§ **Instructions to follow**
From the first line of the material below to the line containing "IMU pin INT: A2 -> A10", repeat every line exactly and add nothing.

• • • • • • •

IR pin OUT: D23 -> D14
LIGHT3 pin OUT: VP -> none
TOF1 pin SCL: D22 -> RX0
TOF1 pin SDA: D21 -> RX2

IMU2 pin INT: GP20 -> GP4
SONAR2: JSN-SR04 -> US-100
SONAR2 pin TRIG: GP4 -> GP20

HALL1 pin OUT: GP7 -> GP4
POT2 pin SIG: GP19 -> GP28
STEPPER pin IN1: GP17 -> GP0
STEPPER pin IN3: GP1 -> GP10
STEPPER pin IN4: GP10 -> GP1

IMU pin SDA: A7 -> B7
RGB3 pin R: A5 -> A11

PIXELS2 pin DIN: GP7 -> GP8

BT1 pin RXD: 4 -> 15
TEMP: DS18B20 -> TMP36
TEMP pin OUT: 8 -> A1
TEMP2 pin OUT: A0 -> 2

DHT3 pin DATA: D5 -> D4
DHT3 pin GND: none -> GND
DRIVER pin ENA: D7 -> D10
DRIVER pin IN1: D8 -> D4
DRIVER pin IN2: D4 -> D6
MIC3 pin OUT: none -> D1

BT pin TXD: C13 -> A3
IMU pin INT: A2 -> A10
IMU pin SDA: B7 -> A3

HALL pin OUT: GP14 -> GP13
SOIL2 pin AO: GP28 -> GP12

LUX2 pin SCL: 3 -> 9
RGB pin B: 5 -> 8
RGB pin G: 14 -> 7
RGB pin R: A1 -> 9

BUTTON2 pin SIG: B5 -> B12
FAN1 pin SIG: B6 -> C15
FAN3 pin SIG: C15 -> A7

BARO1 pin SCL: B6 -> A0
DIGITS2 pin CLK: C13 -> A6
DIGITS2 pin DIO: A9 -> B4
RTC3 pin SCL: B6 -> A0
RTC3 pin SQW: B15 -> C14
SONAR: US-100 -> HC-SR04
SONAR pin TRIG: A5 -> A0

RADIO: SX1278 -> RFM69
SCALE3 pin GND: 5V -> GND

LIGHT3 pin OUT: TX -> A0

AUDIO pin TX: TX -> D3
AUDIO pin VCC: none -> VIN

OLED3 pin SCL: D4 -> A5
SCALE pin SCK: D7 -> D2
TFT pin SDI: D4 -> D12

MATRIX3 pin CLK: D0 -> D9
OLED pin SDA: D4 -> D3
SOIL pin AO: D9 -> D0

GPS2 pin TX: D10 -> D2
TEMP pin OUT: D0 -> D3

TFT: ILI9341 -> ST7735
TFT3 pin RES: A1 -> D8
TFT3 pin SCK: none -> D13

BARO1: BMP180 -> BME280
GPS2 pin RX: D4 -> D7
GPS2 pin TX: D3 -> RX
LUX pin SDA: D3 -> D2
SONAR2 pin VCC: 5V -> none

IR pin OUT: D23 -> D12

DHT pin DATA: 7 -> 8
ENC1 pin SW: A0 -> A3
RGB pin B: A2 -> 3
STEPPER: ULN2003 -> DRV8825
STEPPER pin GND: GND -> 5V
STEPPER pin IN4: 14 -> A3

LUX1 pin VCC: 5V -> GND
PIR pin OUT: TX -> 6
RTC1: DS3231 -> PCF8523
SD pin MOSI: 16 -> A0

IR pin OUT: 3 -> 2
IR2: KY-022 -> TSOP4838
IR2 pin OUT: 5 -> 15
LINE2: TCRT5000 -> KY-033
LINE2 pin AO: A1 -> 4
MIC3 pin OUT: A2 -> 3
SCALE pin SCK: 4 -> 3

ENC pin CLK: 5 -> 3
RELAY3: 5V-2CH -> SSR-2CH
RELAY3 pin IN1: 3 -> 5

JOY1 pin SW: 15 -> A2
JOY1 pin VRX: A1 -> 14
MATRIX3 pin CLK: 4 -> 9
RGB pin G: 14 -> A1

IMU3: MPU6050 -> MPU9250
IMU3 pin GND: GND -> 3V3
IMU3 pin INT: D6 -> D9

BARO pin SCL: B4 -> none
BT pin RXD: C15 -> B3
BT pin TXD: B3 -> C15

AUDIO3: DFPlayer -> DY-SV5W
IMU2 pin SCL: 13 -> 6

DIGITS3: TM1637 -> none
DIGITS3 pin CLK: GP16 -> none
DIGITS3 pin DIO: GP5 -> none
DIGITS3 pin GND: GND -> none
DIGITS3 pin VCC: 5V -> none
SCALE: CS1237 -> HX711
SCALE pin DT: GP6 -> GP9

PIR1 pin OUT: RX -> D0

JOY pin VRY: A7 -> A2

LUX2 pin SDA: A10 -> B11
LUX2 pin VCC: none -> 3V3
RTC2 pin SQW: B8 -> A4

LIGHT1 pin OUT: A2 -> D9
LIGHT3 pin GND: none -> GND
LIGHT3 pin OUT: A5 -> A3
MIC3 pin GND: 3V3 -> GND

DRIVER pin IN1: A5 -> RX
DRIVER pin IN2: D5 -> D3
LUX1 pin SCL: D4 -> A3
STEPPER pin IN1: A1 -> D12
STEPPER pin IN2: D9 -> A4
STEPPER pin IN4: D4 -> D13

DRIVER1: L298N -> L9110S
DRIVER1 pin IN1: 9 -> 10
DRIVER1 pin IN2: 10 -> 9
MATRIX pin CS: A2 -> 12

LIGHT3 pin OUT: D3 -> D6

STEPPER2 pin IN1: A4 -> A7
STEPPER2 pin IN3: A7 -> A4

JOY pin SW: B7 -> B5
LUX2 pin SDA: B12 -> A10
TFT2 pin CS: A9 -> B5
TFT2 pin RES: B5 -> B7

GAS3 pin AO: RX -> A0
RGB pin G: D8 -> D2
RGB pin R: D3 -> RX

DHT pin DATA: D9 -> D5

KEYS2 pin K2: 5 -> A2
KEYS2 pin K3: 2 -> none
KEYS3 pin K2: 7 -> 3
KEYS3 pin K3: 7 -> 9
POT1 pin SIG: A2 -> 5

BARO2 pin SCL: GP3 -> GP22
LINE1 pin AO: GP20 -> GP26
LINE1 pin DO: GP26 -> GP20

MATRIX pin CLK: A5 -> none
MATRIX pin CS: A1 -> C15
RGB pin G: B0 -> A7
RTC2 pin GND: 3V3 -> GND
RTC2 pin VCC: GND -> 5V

• • • • • • •

§ **Answer space**
IR pin OUT: D23 -> D14
LIGHT3 pin OUT: VP -> none
TOF1 pin SCL: D22 -> RX0
TOF1 pin SDA: D21 -> RX2

IMU2 pin INT: GP20 -> GP4
SONAR2: JSN-SR04 -> US-100
SONAR2 pin TRIG: GP4 -> GP20

HALL1 pin OUT: GP7 -> GP4
POT2 pin SIG: GP19 -> GP28
STEPPER pin IN1: GP17 -> GP0
STEPPER pin IN3: GP1 -> GP10
STEPPER pin IN4: GP10 -> GP1

IMU pin SDA: A7 -> B7
RGB3 pin R: A5 -> A11

PIXELS2 pin DIN: GP7 -> GP8

BT1 pin RXD: 4 -> 15
TEMP: DS18B20 -> TMP36
TEMP pin OUT: 8 -> A1
TEMP2 pin OUT: A0 -> 2

DHT3 pin DATA: D5 -> D4
DHT3 pin GND: none -> GND
DRIVER pin ENA: D7 -> D10
DRIVER pin IN1: D8 -> D4
DRIVER pin IN2: D4 -> D6
MIC3 pin OUT: none -> D1

BT pin TXD: C13 -> A3
IMU pin INT: A2 -> A10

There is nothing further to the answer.